Requirement: For each line below that contains the string "yellow", copy that line.

======== Records for this exercise

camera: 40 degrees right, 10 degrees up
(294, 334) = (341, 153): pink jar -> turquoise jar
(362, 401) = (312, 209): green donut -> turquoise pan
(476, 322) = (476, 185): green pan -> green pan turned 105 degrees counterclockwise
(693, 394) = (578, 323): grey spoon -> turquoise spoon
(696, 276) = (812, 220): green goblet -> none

================
======== Records for this exercise

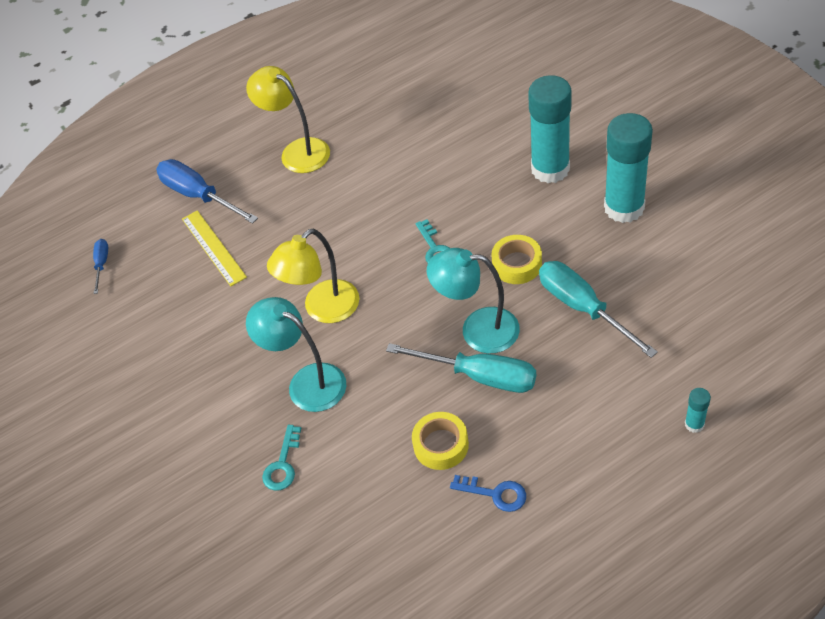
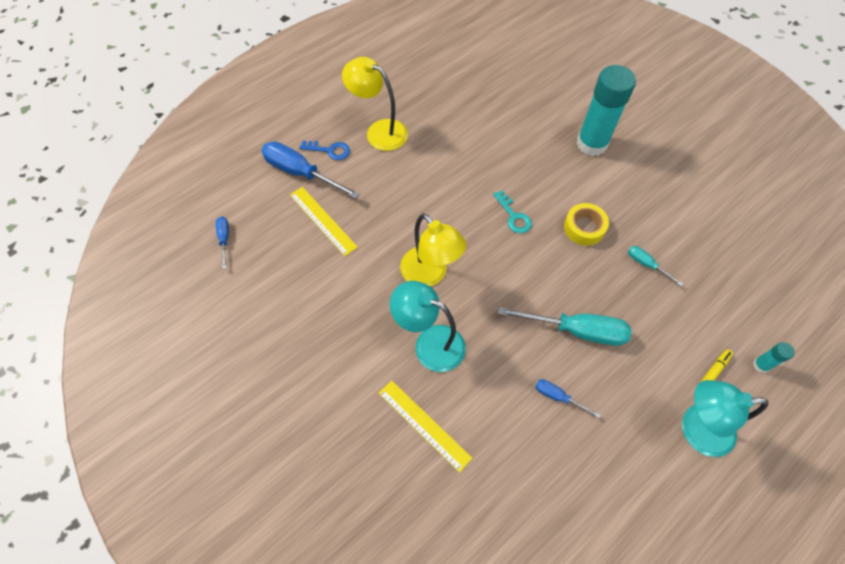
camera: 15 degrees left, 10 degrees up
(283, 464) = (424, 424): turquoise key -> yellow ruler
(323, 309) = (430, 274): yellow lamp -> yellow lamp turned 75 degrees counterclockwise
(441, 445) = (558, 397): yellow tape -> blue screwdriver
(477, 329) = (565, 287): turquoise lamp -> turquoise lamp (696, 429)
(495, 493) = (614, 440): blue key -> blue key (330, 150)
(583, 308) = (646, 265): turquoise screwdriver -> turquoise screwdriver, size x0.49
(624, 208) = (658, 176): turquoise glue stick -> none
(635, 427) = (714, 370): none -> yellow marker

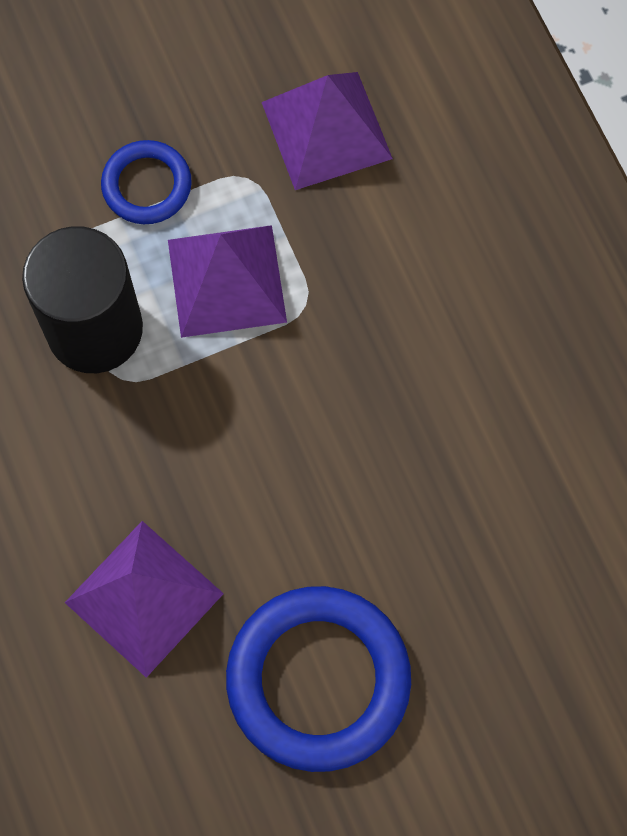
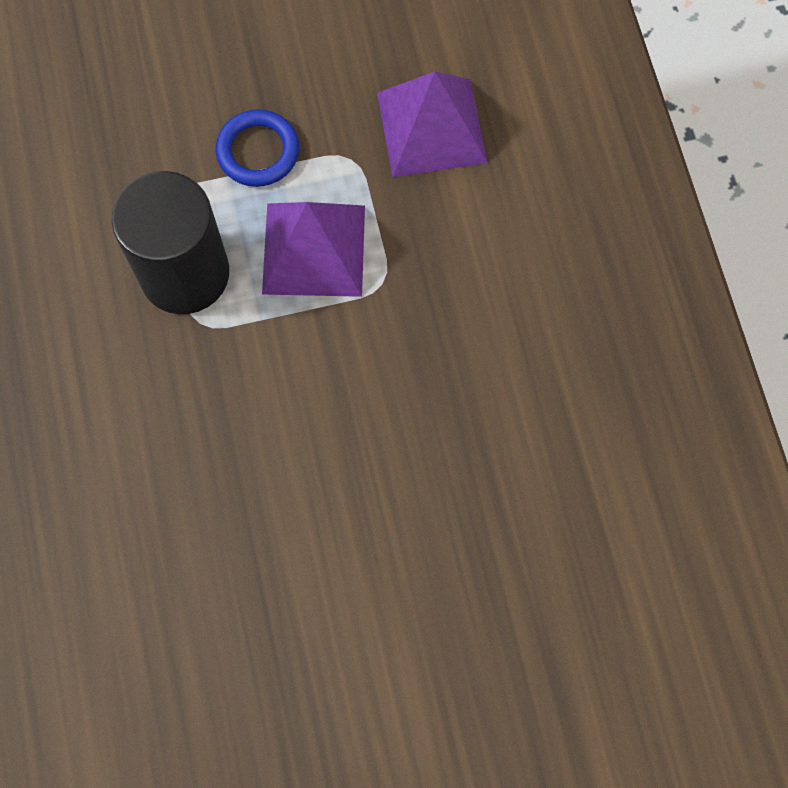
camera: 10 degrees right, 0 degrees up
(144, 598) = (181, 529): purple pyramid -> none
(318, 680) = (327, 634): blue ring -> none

================

Answer area:
(283, 464) = (424, 424): turquoise key -> yellow ruler
(323, 309) = (430, 274): yellow lamp -> yellow lamp turned 75 degrees counterclockwise
(441, 445) = (558, 397): yellow tape -> blue screwdriver
(635, 427) = (714, 370): none -> yellow marker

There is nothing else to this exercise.